[Data excerpts]
::::
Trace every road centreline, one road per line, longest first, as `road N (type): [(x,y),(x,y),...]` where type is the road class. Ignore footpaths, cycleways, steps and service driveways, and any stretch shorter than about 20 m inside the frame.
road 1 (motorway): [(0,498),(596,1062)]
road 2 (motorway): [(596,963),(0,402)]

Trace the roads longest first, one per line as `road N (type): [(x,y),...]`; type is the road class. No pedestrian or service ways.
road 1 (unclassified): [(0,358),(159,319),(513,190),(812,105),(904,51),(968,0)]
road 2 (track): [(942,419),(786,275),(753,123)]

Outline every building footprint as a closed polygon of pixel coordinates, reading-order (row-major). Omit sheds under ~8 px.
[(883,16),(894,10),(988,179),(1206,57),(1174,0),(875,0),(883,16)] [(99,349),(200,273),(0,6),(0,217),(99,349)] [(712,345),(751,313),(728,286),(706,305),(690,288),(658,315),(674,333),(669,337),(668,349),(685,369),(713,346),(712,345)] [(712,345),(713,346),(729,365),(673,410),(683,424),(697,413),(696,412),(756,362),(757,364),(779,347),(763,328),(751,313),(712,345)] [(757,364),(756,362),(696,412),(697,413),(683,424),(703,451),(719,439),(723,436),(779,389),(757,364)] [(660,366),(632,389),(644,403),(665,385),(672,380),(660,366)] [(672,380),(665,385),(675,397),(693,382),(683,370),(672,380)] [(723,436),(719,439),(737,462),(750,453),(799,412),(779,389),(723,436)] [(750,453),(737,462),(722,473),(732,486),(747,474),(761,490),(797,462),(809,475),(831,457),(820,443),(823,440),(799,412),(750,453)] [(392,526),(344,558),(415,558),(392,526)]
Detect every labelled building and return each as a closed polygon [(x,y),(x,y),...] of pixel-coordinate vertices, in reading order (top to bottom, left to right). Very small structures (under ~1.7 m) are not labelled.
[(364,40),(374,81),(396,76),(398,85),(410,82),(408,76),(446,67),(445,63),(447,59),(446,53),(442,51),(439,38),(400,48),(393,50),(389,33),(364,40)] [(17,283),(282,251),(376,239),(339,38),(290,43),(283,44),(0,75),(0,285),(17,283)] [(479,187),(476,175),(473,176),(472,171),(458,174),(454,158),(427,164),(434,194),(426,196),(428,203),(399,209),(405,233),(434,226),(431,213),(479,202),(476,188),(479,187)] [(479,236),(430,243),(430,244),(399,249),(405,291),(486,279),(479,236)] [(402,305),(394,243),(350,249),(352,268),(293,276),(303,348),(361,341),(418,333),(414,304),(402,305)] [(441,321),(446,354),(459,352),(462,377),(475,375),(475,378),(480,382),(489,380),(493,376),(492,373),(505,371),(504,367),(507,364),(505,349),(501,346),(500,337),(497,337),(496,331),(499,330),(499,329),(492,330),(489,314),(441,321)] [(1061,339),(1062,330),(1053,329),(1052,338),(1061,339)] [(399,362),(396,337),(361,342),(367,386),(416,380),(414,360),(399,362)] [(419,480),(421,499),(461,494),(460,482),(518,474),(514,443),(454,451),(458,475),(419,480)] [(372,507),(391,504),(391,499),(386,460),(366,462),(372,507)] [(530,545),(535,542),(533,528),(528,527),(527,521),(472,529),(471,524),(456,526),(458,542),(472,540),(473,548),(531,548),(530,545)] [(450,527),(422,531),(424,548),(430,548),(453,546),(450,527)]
::::
# Your goal
Would you please give the data above again, exactly as it appears?

# Task response
Trace every road centreline, one road per line, longest first, as `road N (type): [(x,y),(x,y),...]` where type is the road class. Ignore footpaths, cycleways, steps and service driveways, and any stretch shorter than about 20 m inside the frame.
road 1 (motorway): [(0,498),(596,1062)]
road 2 (motorway): [(596,963),(0,402)]

Trace the roads longest first, one per line as `road N (type): [(x,y),...]`; type is the road class. No pedestrian or service ways.
road 1 (unclassified): [(0,358),(159,319),(513,190),(812,105),(904,51),(968,0)]
road 2 (track): [(942,419),(786,275),(753,123)]

Outline every building footprint as a closed polygon of pixel coordinates, reading-order (row-major). Omit sheds under ~8 px.
[(883,16),(894,10),(988,179),(1206,57),(1174,0),(875,0),(883,16)] [(99,349),(200,273),(0,6),(0,217),(99,349)] [(712,345),(751,313),(728,286),(706,305),(690,288),(658,315),(674,333),(669,337),(668,349),(685,369),(713,346),(712,345)] [(712,345),(713,346),(729,365),(673,410),(683,424),(697,413),(696,412),(756,362),(757,364),(779,347),(763,328),(751,313),(712,345)] [(757,364),(756,362),(696,412),(697,413),(683,424),(703,451),(719,439),(723,436),(779,389),(757,364)] [(660,366),(632,389),(644,403),(665,385),(672,380),(660,366)] [(672,380),(665,385),(675,397),(693,382),(683,370),(672,380)] [(723,436),(719,439),(737,462),(750,453),(799,412),(779,389),(723,436)] [(750,453),(737,462),(722,473),(732,486),(747,474),(761,490),(797,462),(809,475),(831,457),(820,443),(823,440),(799,412),(750,453)] [(392,526),(344,558),(415,558),(392,526)]
Detect every labelled building and return each as a closed polygon [(x,y),(x,y),...] of pixel-coordinate vertices, in reading order (top to bottom, left to right). Very small structures (under ~1.7 m) are not labelled.
[(364,40),(374,81),(396,76),(398,85),(410,82),(408,76),(446,67),(445,63),(447,59),(446,53),(442,51),(439,38),(400,48),(393,50),(389,33),(364,40)] [(17,283),(282,251),(376,239),(339,38),(290,43),(283,44),(0,75),(0,285),(17,283)] [(479,187),(476,175),(473,176),(472,171),(458,174),(454,158),(427,164),(434,194),(426,196),(428,203),(399,209),(405,233),(434,226),(431,213),(479,202),(476,188),(479,187)] [(479,236),(430,243),(430,244),(399,249),(405,291),(486,279),(479,236)] [(402,305),(394,243),(350,249),(352,268),(293,276),(303,348),(361,341),(418,333),(414,304),(402,305)] [(441,321),(446,354),(459,352),(462,377),(475,375),(475,378),(480,382),(489,380),(493,376),(492,373),(505,371),(504,367),(507,364),(505,349),(501,346),(500,337),(497,337),(496,331),(499,330),(499,329),(492,330),(489,314),(441,321)] [(1061,339),(1062,330),(1053,329),(1052,338),(1061,339)] [(399,362),(396,337),(361,342),(367,386),(416,380),(414,360),(399,362)] [(419,480),(421,499),(461,494),(460,482),(518,474),(514,443),(454,451),(458,475),(419,480)] [(372,507),(391,504),(391,499),(386,460),(366,462),(372,507)] [(530,545),(535,542),(533,528),(528,527),(527,521),(472,529),(471,524),(456,526),(458,542),(472,540),(473,548),(531,548),(530,545)] [(450,527),(422,531),(424,548),(430,548),(453,546),(450,527)]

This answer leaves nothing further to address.